WHAT TO WORK ON: Would you copy every line of the listing below that includes the word "brown"?
= = = =
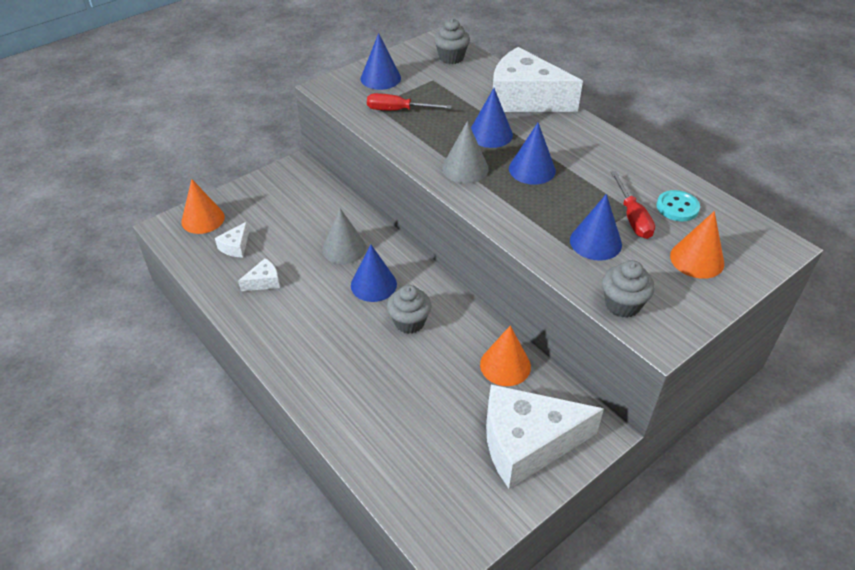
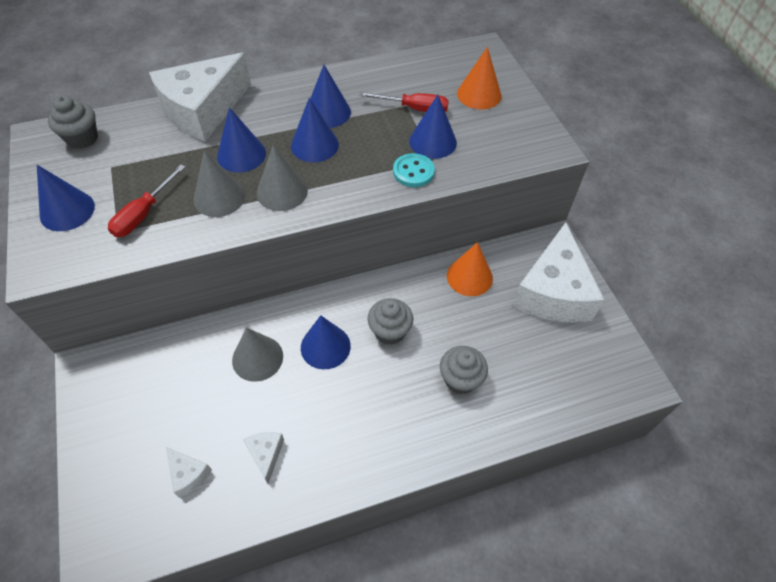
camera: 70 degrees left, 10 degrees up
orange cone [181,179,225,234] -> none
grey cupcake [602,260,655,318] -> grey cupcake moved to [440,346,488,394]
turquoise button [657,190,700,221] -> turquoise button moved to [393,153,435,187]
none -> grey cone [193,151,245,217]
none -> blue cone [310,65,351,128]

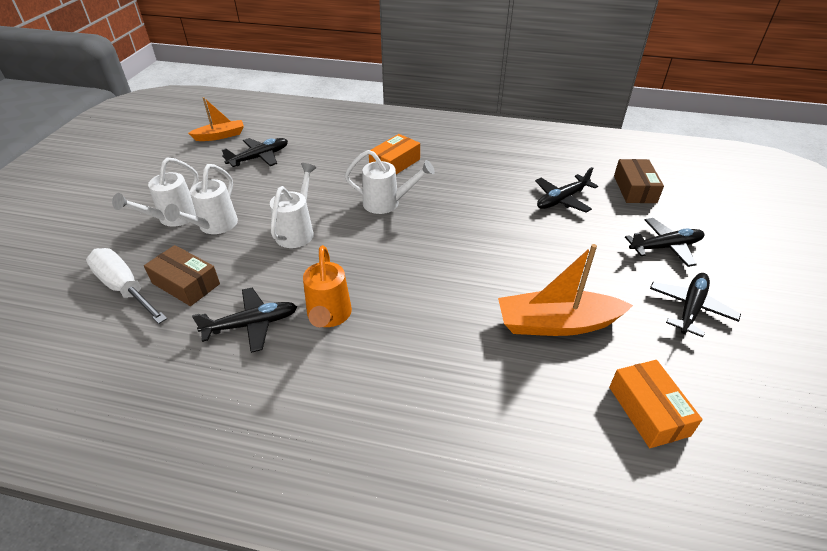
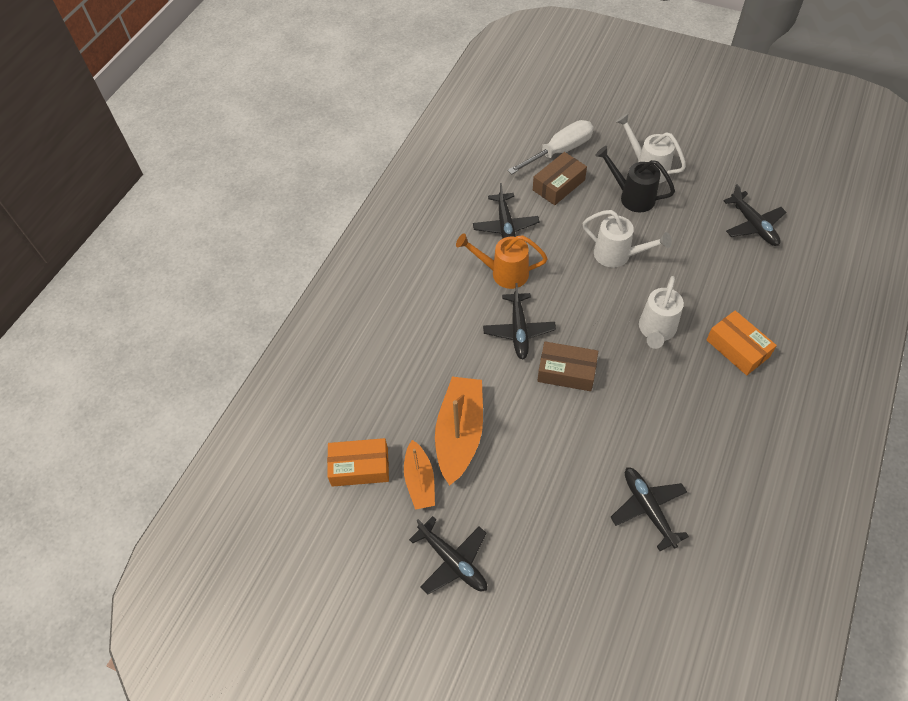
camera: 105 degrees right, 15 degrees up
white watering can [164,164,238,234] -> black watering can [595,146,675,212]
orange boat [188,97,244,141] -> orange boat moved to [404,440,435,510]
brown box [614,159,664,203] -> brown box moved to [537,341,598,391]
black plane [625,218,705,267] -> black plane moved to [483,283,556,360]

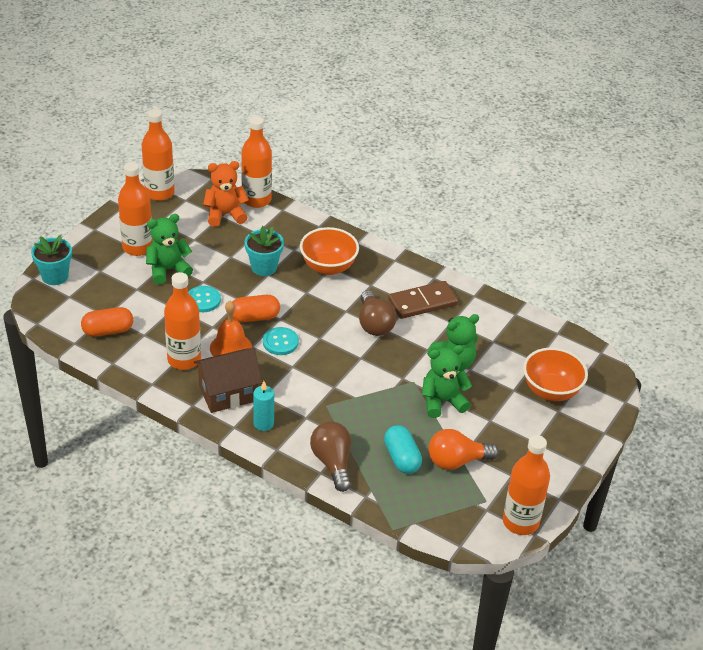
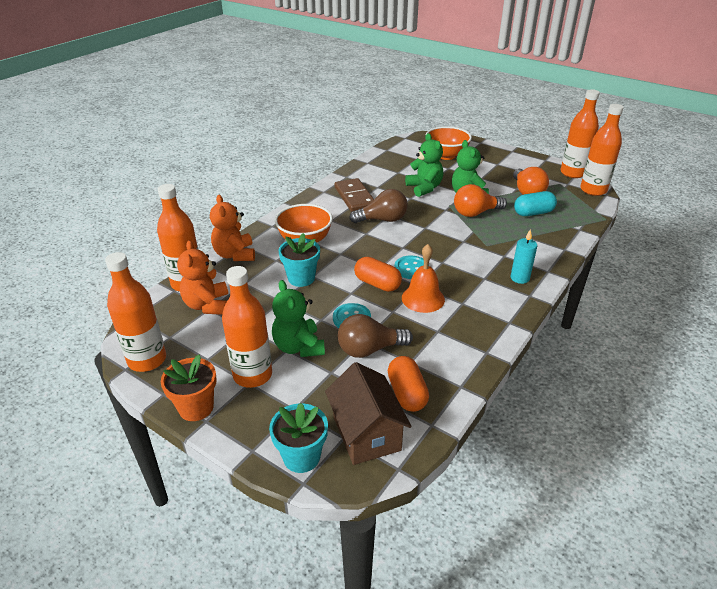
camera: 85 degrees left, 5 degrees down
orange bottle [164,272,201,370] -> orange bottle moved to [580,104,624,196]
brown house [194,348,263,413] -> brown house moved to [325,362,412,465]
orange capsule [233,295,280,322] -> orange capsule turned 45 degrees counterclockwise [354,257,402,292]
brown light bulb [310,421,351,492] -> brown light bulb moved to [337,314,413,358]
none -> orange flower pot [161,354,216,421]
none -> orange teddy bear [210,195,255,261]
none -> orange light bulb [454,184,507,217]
= = = =
REPLY TO THE TASK:
brown box [614,159,664,203] -> brown box moved to [537,341,598,391]
brown house [194,348,263,413] -> brown house moved to [325,362,412,465]
brown light bulb [310,421,351,492] -> brown light bulb moved to [337,314,413,358]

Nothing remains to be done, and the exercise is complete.